- **Work order**
Search the material for the string "white" and reply with how many lines contain it, nothing else.
+ + + + +
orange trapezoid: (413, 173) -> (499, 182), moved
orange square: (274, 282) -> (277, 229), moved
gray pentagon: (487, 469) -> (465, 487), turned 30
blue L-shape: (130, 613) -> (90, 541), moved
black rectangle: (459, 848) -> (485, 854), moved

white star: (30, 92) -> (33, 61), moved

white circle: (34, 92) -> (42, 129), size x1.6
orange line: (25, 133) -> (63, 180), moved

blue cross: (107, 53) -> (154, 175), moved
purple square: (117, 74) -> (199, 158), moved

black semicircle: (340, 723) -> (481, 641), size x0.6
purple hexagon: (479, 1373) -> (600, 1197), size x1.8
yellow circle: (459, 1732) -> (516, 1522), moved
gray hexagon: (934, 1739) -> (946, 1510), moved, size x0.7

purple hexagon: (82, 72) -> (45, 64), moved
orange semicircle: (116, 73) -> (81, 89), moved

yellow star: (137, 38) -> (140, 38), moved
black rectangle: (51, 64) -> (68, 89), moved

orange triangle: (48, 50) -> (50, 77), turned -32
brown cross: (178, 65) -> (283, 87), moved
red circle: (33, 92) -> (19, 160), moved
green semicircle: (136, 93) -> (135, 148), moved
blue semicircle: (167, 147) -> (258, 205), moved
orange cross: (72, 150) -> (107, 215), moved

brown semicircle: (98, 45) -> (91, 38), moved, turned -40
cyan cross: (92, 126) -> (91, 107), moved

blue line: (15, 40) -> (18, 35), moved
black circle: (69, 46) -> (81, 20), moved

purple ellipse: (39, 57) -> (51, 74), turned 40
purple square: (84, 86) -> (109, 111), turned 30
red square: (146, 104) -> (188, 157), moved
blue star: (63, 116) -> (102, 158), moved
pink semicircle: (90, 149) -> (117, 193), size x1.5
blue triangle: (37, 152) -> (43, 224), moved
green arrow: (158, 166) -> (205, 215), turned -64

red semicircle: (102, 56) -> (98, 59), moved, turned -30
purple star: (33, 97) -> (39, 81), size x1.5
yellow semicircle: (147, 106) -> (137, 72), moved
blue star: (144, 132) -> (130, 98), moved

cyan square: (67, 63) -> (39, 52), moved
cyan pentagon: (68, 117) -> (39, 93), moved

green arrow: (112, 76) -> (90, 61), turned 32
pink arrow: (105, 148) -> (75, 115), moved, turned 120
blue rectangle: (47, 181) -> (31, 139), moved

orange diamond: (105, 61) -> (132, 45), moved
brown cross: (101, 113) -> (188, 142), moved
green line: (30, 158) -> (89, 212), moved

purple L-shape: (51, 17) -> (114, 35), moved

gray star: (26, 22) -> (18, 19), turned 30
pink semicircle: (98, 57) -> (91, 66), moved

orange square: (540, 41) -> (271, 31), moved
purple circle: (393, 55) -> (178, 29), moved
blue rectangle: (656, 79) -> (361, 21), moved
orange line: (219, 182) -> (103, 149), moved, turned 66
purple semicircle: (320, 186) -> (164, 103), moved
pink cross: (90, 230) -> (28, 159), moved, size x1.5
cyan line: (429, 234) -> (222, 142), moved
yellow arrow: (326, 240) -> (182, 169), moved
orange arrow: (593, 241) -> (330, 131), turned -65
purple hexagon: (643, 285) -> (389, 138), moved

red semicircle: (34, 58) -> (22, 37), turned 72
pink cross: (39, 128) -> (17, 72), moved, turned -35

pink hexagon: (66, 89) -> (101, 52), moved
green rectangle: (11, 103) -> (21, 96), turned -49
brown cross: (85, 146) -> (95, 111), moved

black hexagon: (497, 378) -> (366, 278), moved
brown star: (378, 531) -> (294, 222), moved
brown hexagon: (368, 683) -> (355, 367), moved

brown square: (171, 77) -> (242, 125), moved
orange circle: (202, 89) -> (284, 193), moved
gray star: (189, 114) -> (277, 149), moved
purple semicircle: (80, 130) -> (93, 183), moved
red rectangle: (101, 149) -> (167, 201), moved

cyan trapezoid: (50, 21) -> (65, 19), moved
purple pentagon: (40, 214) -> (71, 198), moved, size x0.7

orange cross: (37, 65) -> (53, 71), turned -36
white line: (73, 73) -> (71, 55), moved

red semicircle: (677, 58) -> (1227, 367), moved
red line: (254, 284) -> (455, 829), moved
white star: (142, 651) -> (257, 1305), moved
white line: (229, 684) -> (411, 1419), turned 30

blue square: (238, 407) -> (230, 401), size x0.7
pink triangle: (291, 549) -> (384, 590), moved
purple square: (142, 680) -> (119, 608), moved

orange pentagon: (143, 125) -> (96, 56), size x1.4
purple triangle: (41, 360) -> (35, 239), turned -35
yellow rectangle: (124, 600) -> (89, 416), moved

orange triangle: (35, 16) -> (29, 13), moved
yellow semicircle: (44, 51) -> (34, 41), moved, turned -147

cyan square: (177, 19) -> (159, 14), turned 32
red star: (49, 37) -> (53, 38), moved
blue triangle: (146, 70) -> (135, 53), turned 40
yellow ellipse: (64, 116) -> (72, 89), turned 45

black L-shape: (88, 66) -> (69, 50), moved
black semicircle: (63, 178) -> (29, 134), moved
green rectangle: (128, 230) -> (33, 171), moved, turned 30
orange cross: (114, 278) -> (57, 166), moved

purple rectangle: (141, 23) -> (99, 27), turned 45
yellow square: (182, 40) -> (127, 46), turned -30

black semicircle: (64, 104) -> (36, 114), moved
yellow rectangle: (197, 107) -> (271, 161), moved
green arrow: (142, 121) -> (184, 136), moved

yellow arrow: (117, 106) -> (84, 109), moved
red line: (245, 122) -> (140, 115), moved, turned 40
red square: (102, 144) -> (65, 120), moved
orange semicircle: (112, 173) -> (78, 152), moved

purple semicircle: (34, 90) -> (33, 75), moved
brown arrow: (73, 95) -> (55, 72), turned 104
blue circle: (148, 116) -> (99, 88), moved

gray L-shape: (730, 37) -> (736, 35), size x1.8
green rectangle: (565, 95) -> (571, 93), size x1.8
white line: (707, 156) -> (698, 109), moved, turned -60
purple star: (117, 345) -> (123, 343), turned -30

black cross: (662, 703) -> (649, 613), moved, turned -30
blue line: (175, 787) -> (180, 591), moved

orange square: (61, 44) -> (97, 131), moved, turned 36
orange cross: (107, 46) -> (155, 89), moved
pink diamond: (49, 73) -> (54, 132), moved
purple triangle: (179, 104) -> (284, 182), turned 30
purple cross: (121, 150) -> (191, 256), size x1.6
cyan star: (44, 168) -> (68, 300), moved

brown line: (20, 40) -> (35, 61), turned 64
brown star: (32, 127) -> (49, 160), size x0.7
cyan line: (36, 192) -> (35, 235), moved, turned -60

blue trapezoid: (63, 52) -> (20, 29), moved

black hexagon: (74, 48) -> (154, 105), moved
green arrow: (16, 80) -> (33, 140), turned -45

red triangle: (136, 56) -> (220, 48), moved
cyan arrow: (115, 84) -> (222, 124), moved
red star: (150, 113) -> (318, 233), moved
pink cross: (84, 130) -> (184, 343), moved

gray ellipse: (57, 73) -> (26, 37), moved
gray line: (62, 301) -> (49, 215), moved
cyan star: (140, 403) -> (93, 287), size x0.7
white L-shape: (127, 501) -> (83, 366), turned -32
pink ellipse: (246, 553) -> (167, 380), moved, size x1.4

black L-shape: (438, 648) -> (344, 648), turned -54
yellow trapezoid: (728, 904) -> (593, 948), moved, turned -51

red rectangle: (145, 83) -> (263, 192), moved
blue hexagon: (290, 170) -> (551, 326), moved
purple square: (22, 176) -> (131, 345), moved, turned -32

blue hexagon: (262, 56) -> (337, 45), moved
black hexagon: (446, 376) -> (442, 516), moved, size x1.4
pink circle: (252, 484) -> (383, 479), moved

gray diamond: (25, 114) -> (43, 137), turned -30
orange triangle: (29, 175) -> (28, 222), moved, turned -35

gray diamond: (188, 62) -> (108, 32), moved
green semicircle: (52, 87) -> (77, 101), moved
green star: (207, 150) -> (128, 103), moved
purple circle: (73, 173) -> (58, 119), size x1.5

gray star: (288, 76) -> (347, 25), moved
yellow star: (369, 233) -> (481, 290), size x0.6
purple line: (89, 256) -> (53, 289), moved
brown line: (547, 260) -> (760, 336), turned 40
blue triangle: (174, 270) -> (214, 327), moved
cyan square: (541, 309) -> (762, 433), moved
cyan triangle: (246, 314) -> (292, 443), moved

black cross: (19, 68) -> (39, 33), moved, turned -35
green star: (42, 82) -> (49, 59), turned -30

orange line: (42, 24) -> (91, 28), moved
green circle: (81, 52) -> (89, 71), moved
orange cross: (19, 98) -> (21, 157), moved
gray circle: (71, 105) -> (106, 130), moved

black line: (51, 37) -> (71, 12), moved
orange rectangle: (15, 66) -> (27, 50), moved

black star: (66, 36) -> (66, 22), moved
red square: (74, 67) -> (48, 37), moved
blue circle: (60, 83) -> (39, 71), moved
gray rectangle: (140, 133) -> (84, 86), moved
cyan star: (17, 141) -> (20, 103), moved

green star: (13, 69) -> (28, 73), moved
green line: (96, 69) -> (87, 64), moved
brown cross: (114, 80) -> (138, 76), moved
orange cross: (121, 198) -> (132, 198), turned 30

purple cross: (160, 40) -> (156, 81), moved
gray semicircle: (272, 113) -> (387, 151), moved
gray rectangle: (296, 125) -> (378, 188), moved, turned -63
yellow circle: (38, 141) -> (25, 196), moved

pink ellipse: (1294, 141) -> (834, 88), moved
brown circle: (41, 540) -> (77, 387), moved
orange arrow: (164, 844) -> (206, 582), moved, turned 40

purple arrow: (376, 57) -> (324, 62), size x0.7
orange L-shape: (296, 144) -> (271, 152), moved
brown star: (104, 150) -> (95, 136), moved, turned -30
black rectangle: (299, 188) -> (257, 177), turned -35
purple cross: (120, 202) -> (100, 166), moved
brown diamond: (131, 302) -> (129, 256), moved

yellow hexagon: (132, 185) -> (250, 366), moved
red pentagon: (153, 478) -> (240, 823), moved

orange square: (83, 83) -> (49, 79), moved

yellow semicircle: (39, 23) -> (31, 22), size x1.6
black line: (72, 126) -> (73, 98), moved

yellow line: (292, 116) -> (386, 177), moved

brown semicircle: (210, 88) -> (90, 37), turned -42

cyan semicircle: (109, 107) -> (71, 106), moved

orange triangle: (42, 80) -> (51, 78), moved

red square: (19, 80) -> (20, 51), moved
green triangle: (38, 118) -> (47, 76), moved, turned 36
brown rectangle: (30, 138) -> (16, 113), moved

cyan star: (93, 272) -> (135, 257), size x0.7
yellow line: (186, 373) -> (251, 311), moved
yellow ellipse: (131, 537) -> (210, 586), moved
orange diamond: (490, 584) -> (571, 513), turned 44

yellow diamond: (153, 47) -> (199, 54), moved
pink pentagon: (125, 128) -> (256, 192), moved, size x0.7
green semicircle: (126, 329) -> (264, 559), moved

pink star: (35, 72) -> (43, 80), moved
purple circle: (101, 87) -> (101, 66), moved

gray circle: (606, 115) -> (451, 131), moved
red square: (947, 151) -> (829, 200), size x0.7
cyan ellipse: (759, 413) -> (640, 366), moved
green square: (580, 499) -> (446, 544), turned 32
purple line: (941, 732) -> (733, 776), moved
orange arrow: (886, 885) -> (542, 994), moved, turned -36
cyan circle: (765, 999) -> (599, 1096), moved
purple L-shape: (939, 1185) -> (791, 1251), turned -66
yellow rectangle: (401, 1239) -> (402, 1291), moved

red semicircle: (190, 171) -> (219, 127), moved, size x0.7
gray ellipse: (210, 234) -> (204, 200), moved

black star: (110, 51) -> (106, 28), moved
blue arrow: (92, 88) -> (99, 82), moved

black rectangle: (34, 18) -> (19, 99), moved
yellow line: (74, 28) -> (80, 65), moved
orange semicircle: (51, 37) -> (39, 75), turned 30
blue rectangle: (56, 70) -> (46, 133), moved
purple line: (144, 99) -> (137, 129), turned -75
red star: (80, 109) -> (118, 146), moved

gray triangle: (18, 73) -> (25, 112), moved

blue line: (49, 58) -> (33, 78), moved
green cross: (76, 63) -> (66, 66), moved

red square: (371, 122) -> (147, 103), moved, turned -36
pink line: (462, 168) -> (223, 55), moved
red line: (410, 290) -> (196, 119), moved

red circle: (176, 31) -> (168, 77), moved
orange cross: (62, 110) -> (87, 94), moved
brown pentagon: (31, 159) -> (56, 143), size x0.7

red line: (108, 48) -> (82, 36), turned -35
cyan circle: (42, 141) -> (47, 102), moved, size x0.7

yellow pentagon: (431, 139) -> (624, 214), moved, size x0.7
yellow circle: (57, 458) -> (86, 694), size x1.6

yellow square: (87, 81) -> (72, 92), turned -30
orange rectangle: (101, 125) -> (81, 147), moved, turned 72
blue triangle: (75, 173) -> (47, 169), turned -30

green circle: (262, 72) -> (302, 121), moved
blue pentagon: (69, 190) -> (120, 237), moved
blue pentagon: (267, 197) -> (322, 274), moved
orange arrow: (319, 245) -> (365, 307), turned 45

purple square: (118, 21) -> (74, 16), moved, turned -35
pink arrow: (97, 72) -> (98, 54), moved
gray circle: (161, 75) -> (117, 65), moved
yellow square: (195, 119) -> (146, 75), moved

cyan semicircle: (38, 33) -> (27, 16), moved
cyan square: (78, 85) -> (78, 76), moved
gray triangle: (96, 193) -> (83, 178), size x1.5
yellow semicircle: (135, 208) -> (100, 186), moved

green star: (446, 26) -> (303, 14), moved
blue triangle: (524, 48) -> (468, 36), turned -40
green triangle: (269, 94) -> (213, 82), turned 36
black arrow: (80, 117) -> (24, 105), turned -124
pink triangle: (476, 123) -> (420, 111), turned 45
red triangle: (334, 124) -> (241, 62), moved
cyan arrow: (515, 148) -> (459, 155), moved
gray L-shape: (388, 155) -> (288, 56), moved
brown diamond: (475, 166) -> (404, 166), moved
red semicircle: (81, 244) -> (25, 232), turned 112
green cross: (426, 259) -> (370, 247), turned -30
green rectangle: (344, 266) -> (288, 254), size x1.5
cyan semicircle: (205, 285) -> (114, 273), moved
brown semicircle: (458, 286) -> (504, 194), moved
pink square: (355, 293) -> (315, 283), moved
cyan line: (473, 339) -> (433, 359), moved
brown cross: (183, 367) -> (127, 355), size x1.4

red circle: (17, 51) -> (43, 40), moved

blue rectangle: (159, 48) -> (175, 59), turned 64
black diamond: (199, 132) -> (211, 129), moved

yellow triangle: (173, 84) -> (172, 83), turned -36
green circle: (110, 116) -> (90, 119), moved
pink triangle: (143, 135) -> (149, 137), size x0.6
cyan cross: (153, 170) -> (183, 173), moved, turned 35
+ + + + +
- **Solution to the problem**
7